§ Exercise:
Going down the listing below, print exactly each line from the one with "(627, 335) = (292, 300): orange" up to and including the one with "camera: 160 degrees left, 15 degrees down", and skip the rest.

§ Data supplied:
#####

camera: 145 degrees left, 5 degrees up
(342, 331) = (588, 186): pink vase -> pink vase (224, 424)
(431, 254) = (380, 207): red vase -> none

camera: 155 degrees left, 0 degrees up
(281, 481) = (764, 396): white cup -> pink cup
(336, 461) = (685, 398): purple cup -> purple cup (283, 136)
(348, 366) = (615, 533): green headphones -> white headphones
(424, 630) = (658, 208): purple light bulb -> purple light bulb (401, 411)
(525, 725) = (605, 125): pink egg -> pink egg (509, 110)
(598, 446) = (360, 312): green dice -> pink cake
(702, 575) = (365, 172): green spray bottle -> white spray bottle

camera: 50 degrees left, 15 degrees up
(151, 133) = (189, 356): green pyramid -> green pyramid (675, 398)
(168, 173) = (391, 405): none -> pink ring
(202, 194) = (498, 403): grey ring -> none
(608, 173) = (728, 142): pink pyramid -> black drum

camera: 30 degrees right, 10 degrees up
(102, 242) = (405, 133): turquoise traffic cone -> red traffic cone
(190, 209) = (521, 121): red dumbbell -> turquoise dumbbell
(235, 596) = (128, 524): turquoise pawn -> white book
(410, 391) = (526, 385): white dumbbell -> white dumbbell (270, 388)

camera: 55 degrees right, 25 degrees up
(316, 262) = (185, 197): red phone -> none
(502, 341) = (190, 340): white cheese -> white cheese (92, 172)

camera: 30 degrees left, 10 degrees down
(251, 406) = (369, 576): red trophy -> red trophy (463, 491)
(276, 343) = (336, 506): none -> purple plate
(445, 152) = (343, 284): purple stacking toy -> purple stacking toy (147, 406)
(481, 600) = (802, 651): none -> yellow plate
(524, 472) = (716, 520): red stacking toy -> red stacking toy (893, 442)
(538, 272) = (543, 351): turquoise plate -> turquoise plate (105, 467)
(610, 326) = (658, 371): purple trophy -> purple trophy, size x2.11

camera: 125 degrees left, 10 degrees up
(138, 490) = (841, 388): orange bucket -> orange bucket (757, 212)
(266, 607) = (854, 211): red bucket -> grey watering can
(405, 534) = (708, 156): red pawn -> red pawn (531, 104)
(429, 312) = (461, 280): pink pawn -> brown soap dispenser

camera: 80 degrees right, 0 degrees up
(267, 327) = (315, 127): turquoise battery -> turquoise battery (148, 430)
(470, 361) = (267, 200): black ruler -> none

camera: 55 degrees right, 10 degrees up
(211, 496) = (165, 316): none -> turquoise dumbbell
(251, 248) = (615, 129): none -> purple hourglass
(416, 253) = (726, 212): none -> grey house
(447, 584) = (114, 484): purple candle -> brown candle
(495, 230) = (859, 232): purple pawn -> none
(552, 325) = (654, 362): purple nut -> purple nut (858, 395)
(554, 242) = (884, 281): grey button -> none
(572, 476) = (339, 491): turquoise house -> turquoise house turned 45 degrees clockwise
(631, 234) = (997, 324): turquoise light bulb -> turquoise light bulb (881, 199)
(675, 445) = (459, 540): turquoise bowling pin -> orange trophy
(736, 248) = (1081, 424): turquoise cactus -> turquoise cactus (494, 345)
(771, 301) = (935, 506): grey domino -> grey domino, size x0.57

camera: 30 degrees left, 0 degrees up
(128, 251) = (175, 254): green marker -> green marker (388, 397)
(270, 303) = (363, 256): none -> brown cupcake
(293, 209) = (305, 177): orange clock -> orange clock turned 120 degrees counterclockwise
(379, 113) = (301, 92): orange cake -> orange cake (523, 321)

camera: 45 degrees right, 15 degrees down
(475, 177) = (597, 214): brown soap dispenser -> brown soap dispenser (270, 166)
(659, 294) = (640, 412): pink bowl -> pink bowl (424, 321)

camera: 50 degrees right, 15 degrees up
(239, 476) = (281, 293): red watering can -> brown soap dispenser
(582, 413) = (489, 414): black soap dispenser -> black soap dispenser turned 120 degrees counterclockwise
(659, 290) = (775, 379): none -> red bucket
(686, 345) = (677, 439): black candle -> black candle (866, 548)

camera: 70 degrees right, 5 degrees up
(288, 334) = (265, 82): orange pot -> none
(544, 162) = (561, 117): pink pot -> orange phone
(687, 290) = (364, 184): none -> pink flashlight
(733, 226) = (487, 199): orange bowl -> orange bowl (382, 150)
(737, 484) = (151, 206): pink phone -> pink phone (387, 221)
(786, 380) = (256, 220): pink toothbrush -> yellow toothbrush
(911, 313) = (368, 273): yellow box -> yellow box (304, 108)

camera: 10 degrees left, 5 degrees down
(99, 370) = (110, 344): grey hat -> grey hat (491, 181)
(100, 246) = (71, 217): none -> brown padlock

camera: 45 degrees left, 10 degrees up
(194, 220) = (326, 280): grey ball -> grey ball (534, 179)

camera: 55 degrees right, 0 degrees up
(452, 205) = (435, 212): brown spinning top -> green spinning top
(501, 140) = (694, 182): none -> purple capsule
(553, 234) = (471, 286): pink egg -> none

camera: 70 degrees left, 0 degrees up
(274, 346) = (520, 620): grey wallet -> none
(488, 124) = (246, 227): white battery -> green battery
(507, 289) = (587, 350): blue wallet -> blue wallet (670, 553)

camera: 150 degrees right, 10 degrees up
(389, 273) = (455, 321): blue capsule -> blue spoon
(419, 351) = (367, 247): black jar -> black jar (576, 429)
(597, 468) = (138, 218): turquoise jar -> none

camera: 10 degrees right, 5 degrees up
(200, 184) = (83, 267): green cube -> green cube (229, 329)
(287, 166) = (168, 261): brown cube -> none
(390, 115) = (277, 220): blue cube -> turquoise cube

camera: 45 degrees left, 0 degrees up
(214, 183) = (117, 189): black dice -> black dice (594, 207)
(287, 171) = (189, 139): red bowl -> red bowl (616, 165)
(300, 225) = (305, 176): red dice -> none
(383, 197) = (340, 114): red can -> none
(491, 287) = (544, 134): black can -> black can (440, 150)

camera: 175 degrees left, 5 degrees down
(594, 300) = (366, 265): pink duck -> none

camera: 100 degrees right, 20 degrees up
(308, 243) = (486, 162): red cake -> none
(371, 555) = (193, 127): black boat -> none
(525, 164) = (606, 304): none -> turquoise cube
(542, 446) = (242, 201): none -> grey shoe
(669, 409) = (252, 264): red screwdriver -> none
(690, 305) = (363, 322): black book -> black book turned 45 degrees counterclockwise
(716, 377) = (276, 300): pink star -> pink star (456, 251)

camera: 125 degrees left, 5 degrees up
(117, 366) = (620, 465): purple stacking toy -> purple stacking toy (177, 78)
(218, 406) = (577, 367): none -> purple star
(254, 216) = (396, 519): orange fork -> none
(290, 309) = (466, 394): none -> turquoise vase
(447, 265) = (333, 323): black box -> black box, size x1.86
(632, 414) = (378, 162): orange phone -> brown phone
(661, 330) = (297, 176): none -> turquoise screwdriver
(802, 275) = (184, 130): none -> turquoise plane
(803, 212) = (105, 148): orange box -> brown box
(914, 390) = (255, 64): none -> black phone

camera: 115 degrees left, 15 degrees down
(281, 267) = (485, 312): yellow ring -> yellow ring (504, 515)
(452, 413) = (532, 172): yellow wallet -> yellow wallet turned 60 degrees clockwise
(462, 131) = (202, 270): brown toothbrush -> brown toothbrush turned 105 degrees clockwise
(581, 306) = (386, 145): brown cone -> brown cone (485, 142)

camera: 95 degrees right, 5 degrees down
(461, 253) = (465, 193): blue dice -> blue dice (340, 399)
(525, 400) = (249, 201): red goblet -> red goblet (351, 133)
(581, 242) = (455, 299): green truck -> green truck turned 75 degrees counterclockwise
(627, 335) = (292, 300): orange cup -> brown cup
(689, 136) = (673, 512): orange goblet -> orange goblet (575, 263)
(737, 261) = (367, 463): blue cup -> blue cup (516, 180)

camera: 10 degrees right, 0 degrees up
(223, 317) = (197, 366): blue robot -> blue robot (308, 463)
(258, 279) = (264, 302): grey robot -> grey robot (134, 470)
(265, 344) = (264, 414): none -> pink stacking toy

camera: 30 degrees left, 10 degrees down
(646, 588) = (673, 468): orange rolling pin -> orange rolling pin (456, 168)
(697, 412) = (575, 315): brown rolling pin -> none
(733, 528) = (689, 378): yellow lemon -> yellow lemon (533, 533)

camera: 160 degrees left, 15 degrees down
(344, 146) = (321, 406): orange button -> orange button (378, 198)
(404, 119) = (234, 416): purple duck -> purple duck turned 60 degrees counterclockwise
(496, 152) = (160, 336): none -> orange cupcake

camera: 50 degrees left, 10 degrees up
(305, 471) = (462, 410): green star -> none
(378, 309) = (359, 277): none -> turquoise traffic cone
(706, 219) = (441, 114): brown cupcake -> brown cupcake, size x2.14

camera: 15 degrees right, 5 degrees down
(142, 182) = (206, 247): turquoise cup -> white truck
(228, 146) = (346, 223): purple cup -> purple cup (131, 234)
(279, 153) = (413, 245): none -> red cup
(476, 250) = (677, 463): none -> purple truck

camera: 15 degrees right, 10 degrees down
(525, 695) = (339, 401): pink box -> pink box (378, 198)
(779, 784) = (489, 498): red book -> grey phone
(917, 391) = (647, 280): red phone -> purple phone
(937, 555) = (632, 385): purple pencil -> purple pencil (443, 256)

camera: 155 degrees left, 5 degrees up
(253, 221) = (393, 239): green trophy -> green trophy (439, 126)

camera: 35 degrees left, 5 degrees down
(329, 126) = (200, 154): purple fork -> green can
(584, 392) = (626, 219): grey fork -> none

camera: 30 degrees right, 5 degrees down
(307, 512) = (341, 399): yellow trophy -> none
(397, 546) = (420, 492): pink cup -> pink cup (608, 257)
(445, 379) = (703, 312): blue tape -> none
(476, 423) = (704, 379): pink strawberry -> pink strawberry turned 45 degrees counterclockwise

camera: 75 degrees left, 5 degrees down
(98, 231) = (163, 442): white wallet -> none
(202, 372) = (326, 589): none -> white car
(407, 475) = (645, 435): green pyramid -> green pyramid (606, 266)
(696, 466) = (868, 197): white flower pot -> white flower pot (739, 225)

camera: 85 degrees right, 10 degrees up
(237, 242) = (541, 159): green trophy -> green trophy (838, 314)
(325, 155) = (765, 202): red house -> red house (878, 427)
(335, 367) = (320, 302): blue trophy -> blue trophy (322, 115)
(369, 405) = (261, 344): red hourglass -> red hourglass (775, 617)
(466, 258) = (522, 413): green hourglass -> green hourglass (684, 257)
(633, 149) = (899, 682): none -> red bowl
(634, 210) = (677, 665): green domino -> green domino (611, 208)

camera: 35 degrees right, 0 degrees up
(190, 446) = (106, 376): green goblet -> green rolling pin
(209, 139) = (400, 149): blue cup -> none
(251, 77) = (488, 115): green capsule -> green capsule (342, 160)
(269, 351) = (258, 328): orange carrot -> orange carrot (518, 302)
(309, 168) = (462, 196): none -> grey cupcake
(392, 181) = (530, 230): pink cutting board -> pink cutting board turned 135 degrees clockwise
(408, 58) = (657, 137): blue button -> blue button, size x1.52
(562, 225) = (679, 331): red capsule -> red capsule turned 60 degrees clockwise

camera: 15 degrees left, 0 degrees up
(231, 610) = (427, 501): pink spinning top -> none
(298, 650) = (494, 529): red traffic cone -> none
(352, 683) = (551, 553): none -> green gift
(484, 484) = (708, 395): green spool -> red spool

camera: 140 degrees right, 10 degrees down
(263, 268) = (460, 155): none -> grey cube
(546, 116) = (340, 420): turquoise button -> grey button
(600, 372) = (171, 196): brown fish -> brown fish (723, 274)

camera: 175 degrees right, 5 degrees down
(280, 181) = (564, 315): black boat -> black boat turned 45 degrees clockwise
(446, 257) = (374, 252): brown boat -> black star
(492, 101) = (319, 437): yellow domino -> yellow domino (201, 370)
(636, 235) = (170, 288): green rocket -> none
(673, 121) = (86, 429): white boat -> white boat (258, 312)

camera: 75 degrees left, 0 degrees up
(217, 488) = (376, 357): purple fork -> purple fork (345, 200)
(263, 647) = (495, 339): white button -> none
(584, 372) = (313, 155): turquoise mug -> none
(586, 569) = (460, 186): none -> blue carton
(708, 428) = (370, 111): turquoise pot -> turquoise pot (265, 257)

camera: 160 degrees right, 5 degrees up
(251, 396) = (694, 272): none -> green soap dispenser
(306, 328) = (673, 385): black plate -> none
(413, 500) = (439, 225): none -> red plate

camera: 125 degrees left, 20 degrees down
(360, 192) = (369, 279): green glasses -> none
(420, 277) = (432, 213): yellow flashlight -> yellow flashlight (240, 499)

#####

§ Response to the exercise:
(627, 335) = (292, 300): orange cup -> brown cup
(689, 136) = (673, 512): orange goblet -> orange goblet (575, 263)
(737, 261) = (367, 463): blue cup -> blue cup (516, 180)

camera: 10 degrees right, 0 degrees up
(223, 317) = (197, 366): blue robot -> blue robot (308, 463)
(258, 279) = (264, 302): grey robot -> grey robot (134, 470)
(265, 344) = (264, 414): none -> pink stacking toy

camera: 30 degrees left, 10 degrees down
(646, 588) = (673, 468): orange rolling pin -> orange rolling pin (456, 168)
(697, 412) = (575, 315): brown rolling pin -> none
(733, 528) = (689, 378): yellow lemon -> yellow lemon (533, 533)

camera: 160 degrees left, 15 degrees down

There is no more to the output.